Image comparison data

___

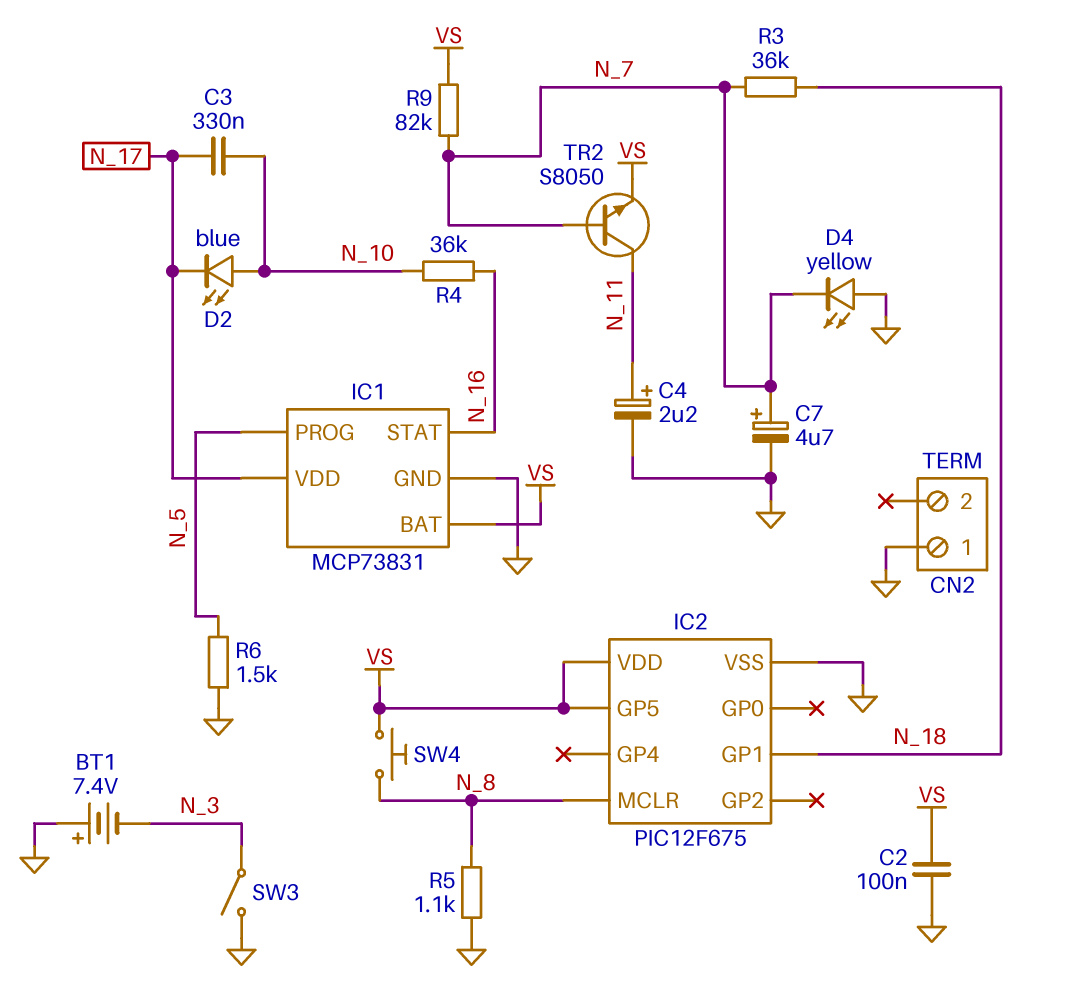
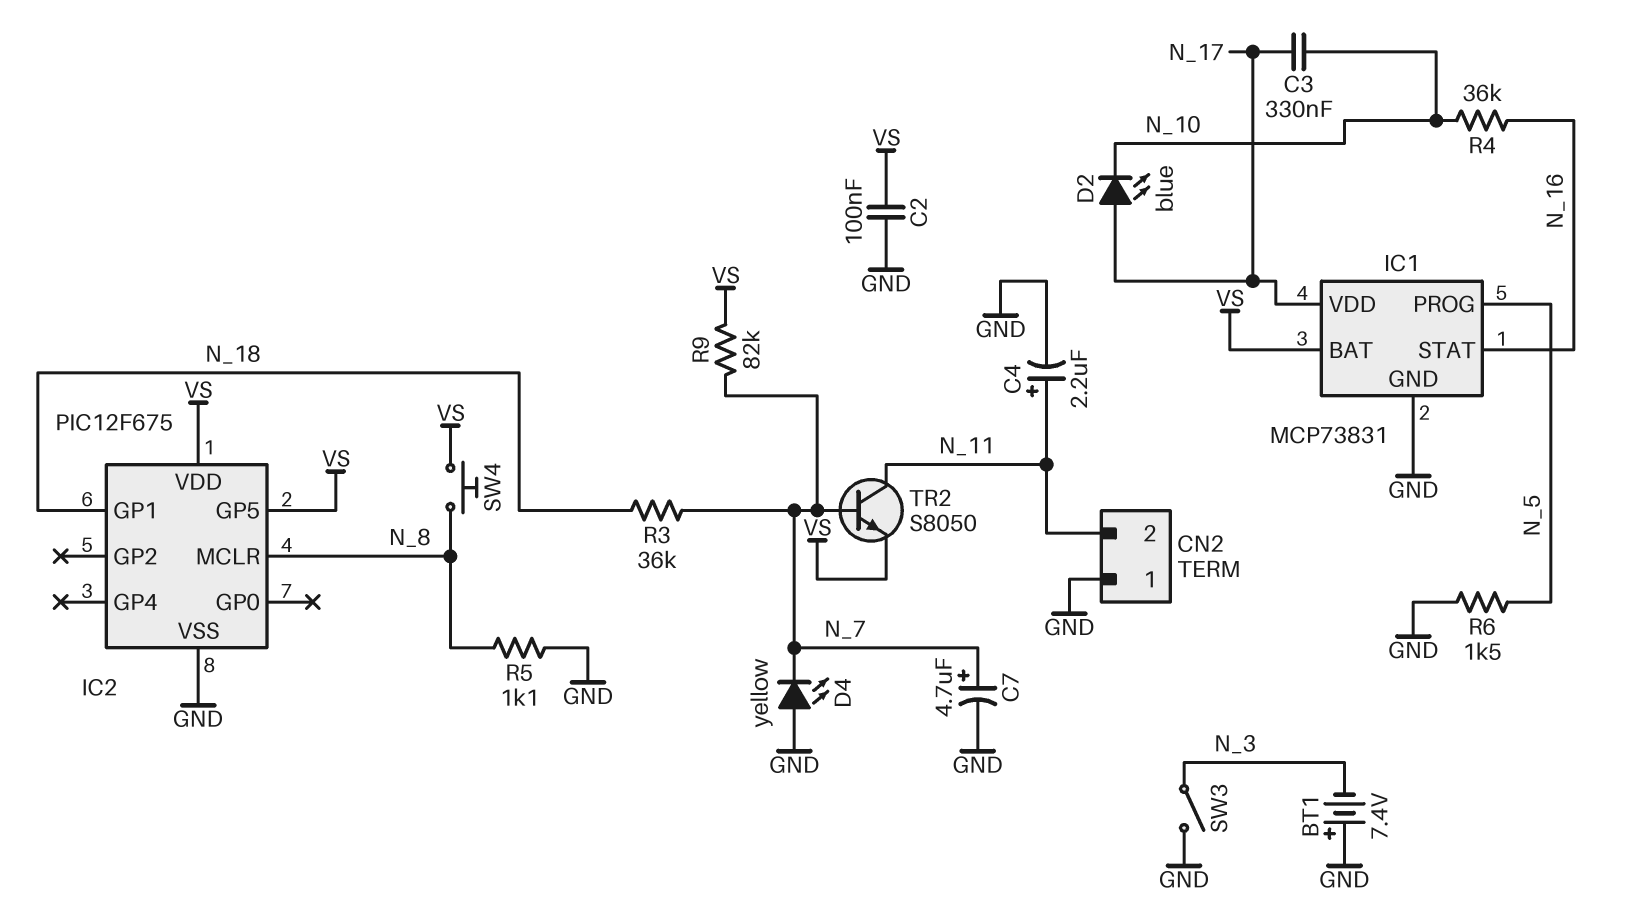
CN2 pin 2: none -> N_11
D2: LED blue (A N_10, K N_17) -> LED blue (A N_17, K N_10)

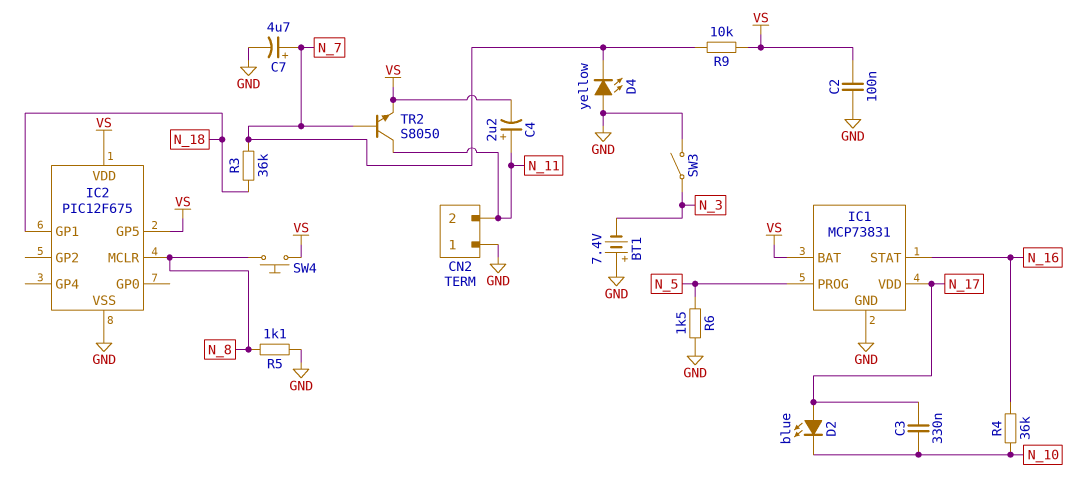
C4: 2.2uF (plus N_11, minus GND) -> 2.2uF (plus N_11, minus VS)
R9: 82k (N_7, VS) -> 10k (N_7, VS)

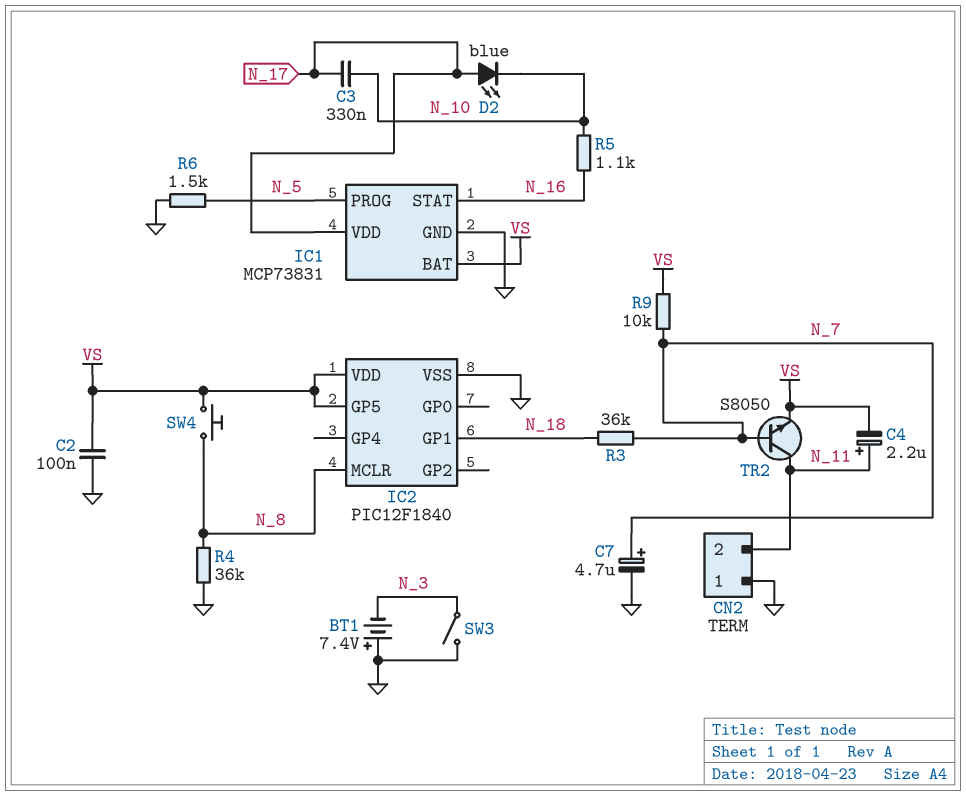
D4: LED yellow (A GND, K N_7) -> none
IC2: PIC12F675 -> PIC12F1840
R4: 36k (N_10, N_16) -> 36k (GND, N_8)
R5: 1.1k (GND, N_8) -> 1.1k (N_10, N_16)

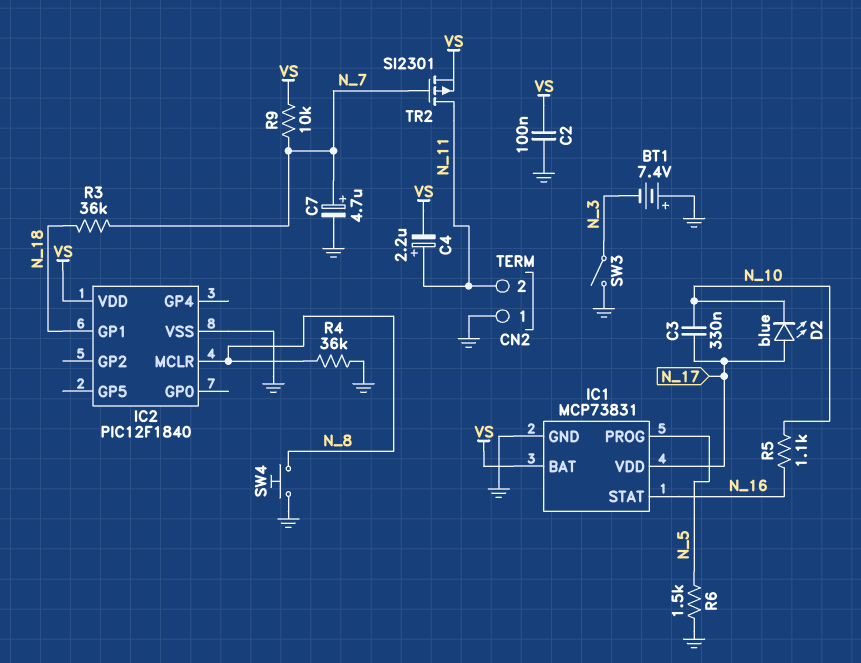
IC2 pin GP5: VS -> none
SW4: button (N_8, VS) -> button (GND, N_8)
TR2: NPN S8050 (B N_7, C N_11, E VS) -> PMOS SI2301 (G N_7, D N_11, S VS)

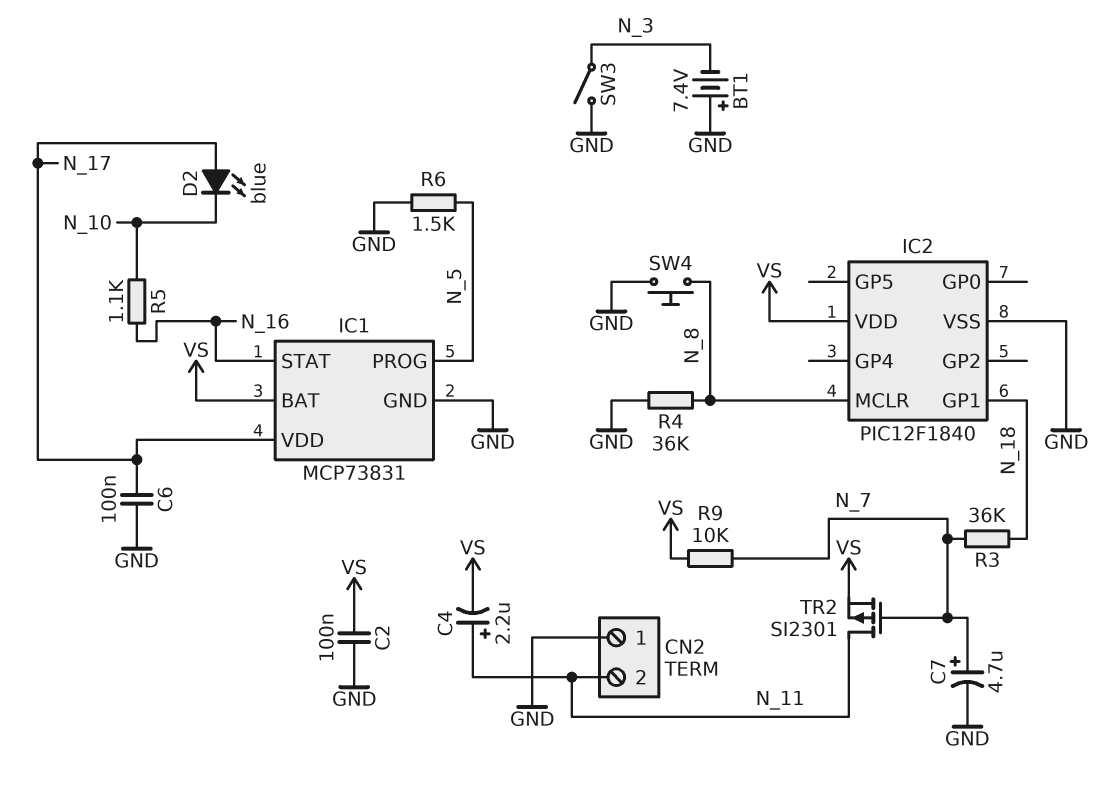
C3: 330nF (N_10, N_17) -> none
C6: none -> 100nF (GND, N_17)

___

**YOUR INSTRUCTIONS**
Exactly as written, restate the lines above from the opening line through the one holding "C3: 330nF (N_10, N_17) -> none", omitting the pictures.

**OUTPUT OF THE TASK**
CN2 pin 2: none -> N_11
D2: LED blue (A N_10, K N_17) -> LED blue (A N_17, K N_10)

C4: 2.2uF (plus N_11, minus GND) -> 2.2uF (plus N_11, minus VS)
R9: 82k (N_7, VS) -> 10k (N_7, VS)

D4: LED yellow (A GND, K N_7) -> none
IC2: PIC12F675 -> PIC12F1840
R4: 36k (N_10, N_16) -> 36k (GND, N_8)
R5: 1.1k (GND, N_8) -> 1.1k (N_10, N_16)

IC2 pin GP5: VS -> none
SW4: button (N_8, VS) -> button (GND, N_8)
TR2: NPN S8050 (B N_7, C N_11, E VS) -> PMOS SI2301 (G N_7, D N_11, S VS)

C3: 330nF (N_10, N_17) -> none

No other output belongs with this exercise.